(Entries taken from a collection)

/---

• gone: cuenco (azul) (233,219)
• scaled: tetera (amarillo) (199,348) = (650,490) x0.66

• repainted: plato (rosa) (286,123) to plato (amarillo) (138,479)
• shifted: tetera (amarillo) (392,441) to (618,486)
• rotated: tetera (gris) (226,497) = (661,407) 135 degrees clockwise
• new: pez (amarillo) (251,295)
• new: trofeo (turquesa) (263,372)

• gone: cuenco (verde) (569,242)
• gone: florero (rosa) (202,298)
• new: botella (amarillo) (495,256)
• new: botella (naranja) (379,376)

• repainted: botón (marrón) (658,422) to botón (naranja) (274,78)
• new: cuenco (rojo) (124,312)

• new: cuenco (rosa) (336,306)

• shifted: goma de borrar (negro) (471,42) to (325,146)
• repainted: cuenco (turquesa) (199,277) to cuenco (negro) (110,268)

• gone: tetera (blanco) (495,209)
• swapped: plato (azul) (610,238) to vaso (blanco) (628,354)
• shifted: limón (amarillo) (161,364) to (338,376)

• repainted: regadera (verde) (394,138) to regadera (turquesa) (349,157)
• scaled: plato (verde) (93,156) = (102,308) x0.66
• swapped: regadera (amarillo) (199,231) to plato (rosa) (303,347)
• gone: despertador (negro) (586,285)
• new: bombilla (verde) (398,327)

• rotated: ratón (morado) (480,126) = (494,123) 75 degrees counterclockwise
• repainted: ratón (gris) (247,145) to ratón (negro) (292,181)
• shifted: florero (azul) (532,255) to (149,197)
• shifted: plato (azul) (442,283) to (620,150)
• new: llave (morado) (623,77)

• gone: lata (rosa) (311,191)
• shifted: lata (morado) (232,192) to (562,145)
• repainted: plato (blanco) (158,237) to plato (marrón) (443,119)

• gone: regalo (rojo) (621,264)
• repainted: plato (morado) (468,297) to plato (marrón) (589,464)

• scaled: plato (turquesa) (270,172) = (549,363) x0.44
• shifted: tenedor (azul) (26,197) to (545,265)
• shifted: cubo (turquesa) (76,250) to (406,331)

\---

→ Required action: Lines with "cuenco": return each one from the data above.

→ Answer for this exercise:
• gone: cuenco (azul) (233,219)
• gone: cuenco (verde) (569,242)
• new: cuenco (rojo) (124,312)
• new: cuenco (rosa) (336,306)
• repainted: cuenco (turquesa) (199,277) to cuenco (negro) (110,268)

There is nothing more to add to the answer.